▶ _YOUR INSTRUCTIONS_: Each line of the listing that includes "VMID" should be reported.

· · · · · · ·

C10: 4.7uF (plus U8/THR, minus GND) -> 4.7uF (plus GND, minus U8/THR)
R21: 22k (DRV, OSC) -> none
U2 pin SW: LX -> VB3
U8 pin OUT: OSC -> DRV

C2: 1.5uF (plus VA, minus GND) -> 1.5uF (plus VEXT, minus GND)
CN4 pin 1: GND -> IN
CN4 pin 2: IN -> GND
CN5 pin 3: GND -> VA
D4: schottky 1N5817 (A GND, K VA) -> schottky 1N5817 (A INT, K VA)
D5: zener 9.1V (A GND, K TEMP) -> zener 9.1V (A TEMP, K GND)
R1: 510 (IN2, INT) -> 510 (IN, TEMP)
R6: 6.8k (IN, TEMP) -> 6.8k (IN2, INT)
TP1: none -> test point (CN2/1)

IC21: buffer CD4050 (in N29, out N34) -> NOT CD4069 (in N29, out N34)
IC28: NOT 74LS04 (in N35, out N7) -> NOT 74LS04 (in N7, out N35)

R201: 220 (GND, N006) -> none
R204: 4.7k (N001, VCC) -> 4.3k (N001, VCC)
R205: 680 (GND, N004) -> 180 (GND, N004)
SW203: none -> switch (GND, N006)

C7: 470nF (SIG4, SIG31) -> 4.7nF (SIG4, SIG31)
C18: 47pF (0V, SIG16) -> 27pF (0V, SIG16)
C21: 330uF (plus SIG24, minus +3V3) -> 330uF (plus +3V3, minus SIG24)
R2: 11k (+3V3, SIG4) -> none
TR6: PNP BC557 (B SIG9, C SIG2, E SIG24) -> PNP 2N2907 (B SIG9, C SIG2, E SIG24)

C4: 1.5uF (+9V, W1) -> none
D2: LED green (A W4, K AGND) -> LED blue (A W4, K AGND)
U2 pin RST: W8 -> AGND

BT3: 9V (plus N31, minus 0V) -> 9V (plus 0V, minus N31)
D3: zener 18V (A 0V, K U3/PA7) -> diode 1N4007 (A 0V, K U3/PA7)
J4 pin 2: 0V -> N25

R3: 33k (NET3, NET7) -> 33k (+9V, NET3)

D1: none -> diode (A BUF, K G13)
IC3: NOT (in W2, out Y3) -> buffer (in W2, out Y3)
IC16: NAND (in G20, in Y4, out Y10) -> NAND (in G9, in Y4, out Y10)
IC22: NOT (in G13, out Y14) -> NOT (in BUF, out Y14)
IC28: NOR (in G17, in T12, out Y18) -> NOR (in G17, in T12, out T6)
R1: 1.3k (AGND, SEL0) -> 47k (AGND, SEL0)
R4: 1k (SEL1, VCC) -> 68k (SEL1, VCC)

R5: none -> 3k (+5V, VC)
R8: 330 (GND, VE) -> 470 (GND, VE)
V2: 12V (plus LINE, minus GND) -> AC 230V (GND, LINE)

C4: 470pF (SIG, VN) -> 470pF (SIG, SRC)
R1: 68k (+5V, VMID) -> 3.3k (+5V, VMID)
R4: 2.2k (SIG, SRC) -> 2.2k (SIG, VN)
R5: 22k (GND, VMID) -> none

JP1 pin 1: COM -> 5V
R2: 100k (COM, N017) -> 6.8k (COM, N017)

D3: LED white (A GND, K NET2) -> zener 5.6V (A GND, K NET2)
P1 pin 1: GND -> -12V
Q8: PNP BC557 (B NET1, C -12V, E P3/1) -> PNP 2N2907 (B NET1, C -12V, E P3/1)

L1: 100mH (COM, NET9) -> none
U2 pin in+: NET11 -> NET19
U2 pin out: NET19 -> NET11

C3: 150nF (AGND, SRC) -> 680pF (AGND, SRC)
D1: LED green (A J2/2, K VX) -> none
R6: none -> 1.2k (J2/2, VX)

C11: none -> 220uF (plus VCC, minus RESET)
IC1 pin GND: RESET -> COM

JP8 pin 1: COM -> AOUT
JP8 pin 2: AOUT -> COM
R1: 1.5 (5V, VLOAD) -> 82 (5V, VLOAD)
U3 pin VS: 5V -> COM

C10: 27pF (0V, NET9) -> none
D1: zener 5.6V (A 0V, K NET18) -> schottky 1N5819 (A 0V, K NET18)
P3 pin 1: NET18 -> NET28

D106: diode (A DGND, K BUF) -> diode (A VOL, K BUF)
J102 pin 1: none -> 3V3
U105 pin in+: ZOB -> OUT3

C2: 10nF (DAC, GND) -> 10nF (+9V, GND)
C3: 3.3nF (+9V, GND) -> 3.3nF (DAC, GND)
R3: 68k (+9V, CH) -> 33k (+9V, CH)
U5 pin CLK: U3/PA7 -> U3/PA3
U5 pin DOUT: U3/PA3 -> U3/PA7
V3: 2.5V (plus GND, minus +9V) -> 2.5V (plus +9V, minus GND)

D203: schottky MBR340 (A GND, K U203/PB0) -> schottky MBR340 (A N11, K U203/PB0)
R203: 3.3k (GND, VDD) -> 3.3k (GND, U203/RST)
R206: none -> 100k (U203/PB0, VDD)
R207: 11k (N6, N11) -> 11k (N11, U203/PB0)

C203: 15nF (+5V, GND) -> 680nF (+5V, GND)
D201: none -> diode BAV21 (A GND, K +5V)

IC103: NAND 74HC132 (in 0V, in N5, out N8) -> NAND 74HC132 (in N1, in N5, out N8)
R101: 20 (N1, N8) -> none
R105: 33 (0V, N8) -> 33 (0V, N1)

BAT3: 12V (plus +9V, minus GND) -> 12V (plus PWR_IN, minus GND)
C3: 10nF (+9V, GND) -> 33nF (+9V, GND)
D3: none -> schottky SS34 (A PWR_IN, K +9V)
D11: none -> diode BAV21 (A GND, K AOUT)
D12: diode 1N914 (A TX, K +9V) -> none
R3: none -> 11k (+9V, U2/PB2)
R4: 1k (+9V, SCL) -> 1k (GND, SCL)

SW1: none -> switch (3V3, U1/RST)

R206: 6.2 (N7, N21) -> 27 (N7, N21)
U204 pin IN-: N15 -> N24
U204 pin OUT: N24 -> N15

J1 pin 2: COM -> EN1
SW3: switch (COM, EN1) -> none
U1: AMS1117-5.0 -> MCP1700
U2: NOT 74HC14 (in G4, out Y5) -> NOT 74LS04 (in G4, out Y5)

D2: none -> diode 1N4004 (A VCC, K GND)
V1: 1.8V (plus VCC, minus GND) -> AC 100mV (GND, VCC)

· · · · · · ·

▶ _RESPONSE TO THE TASK_:
R1: 68k (+5V, VMID) -> 3.3k (+5V, VMID)
R5: 22k (GND, VMID) -> none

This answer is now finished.